*** RECORDS FOR THE EXERCISE ***

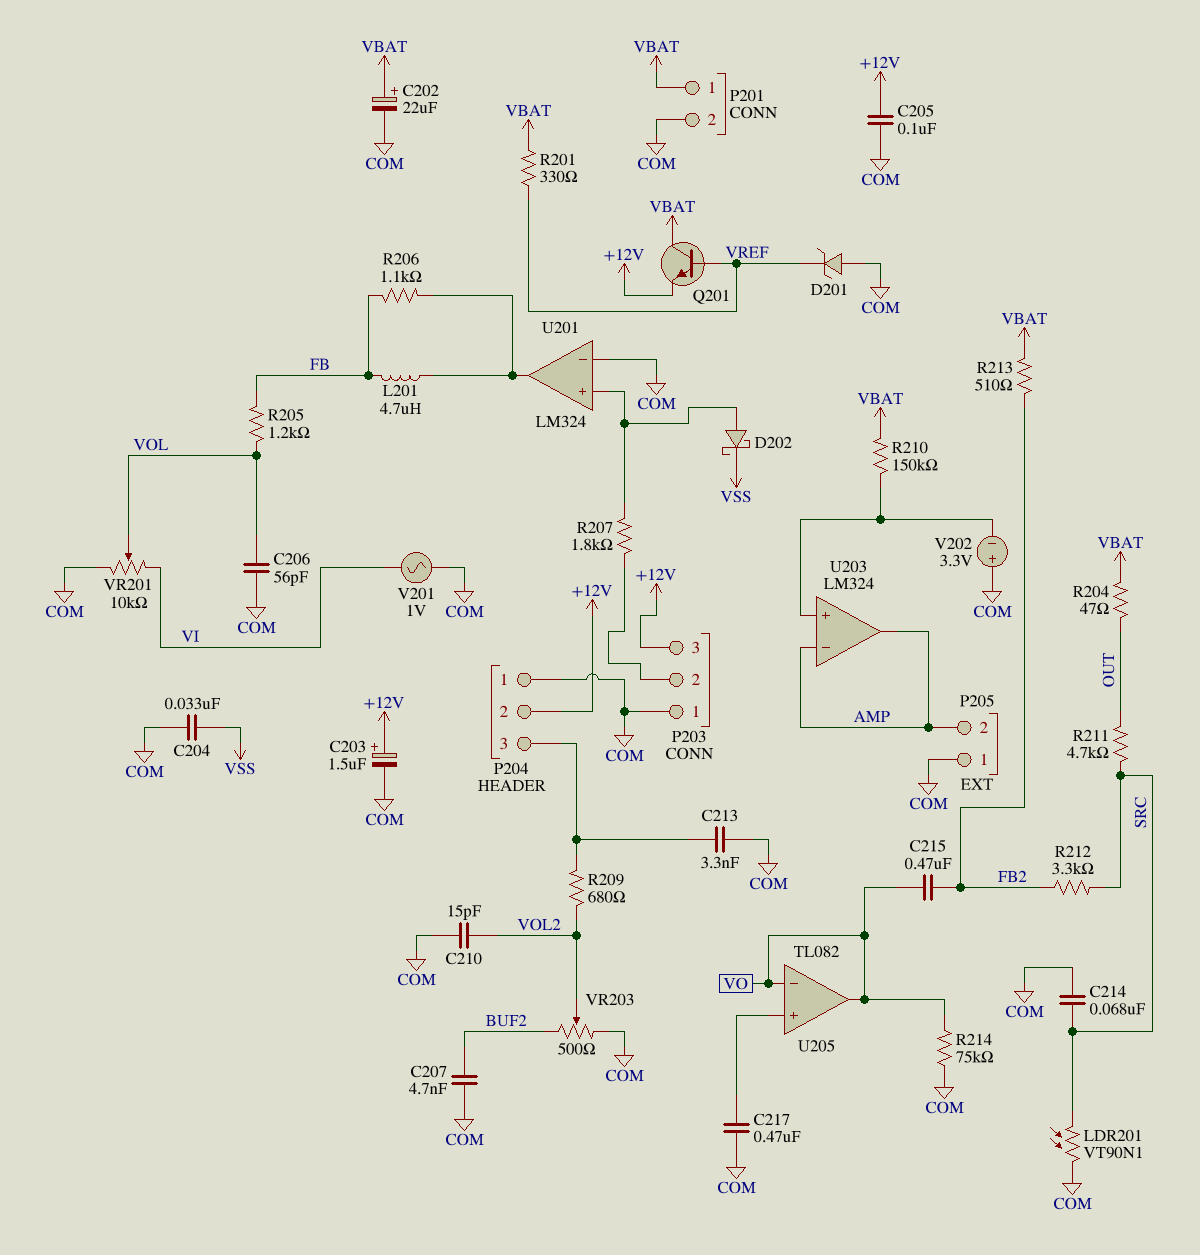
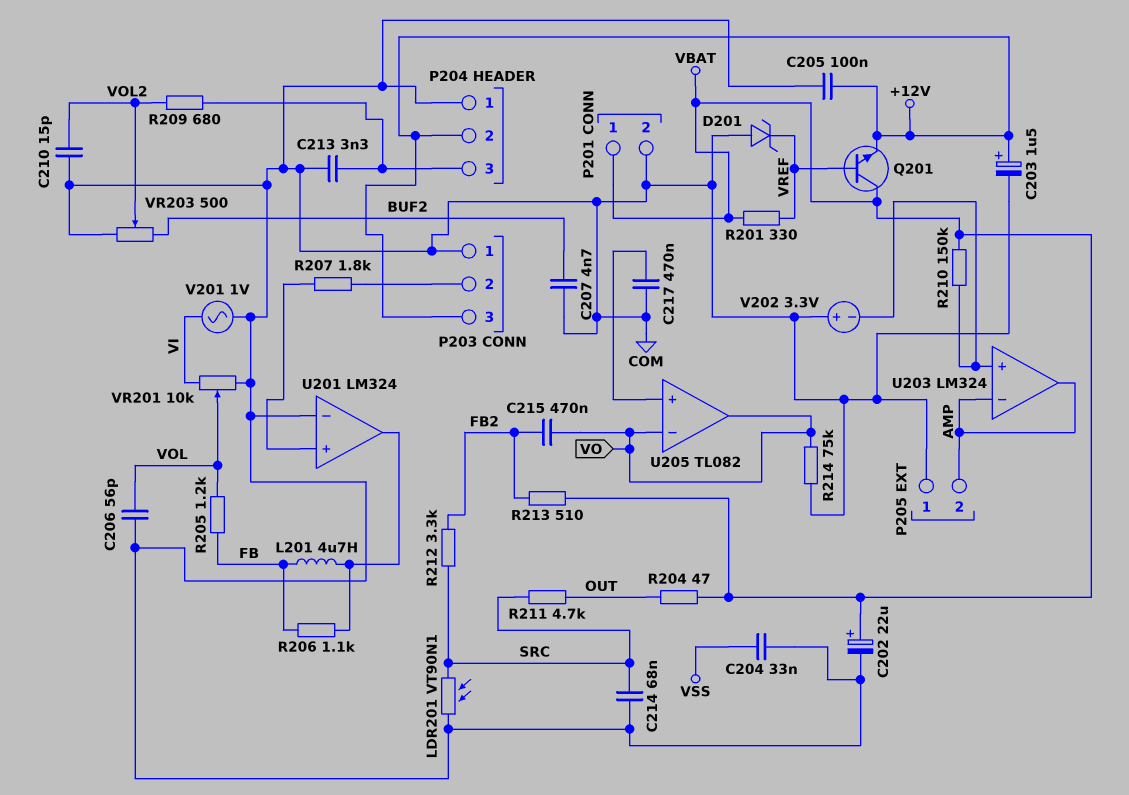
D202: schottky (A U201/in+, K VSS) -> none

***
*** RECORDS FOR THE EXERCISE ***

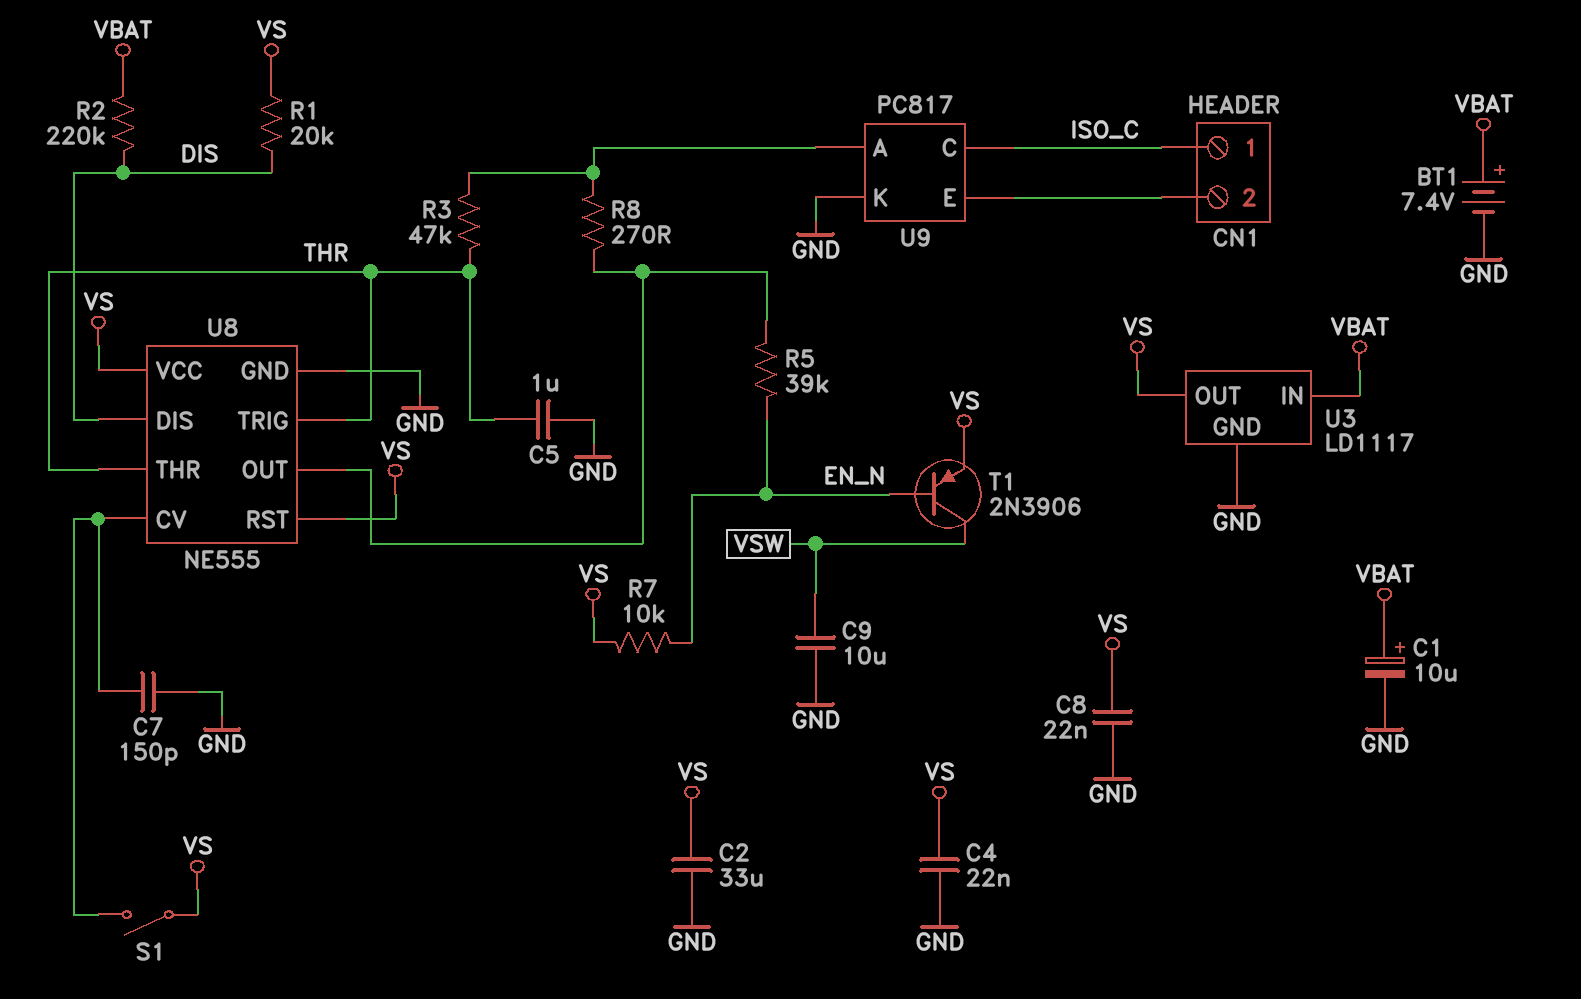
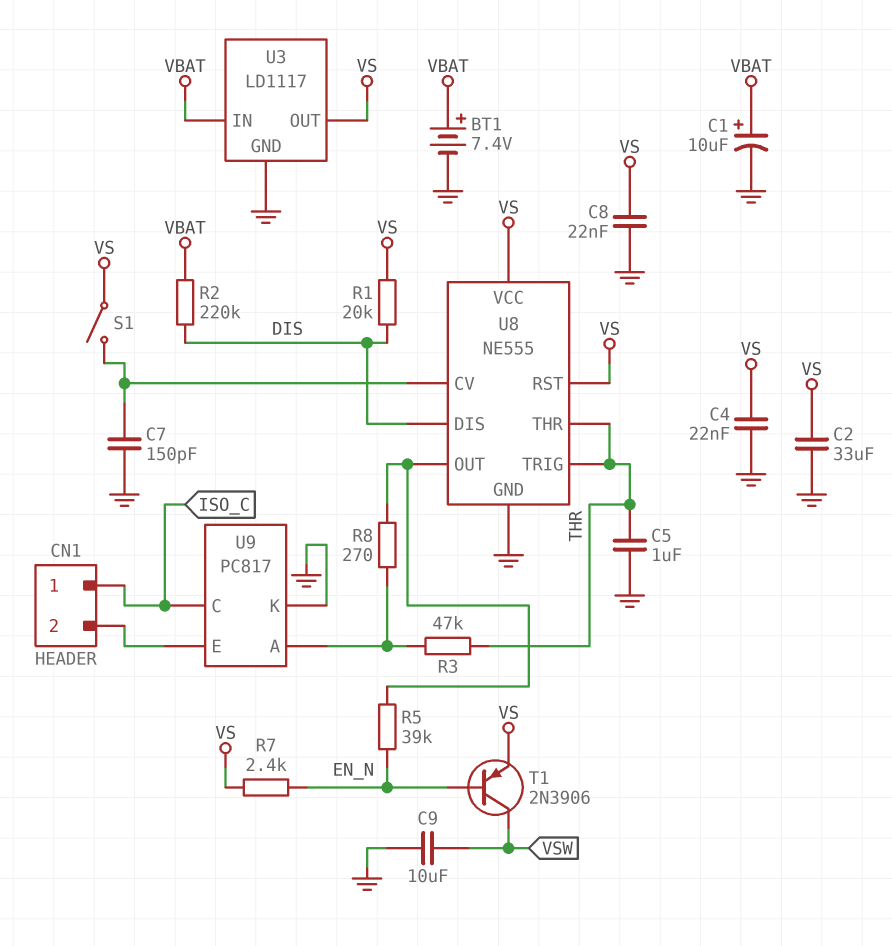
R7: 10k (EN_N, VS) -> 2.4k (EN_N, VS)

***
*** RECORDS FOR THE EXERCISE ***

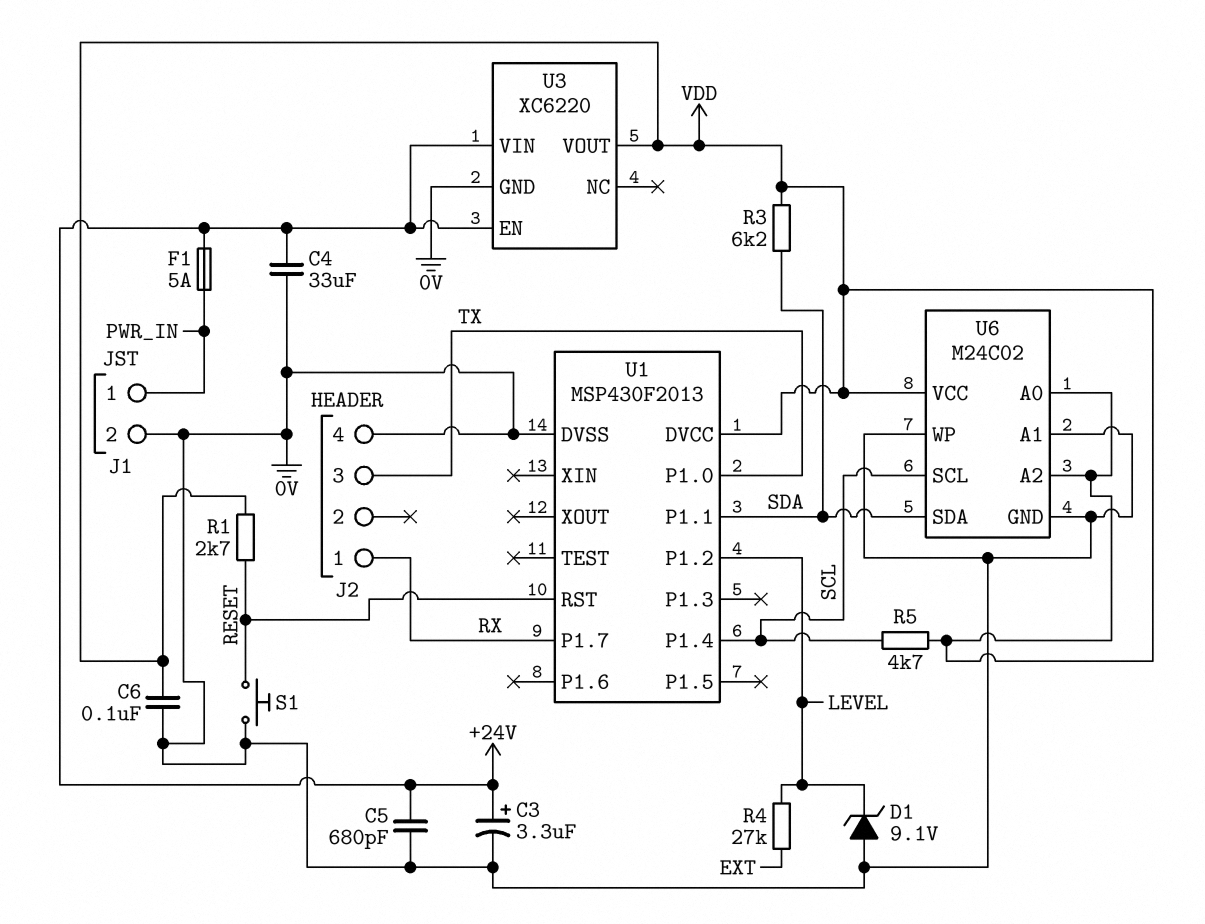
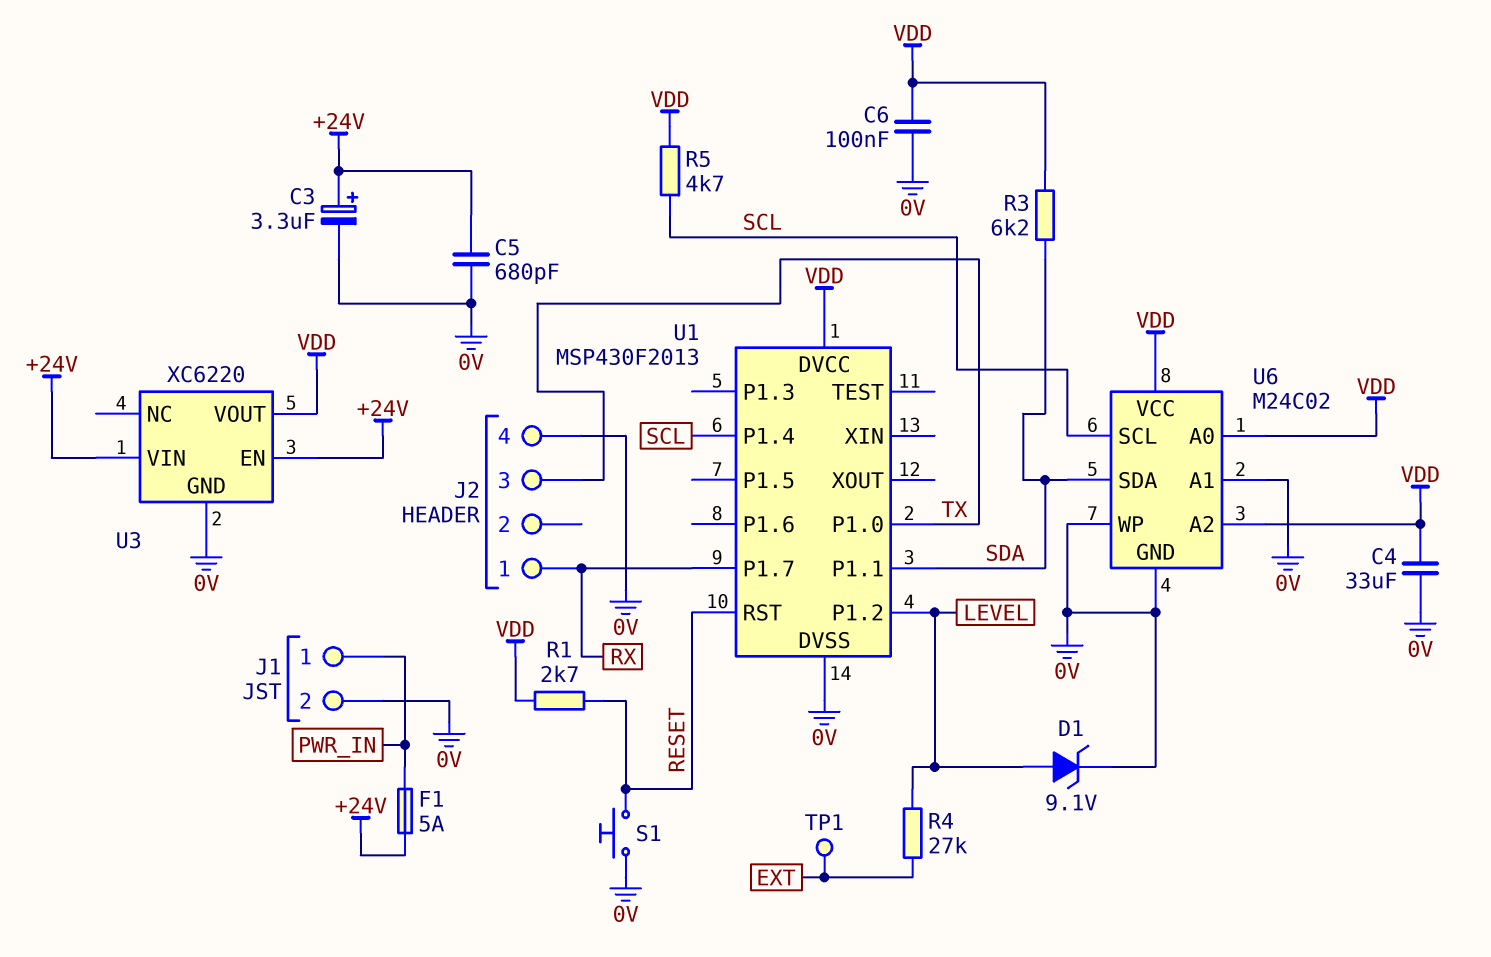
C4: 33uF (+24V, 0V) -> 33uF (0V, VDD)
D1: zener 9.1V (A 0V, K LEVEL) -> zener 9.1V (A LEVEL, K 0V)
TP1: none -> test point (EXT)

***

◆ **AIM OF THE EXERCISE**:
Check every line above for the word "none" and copy those that have it.

◆ **EXERCISE RESULT**:
D202: schottky (A U201/in+, K VSS) -> none
TP1: none -> test point (EXT)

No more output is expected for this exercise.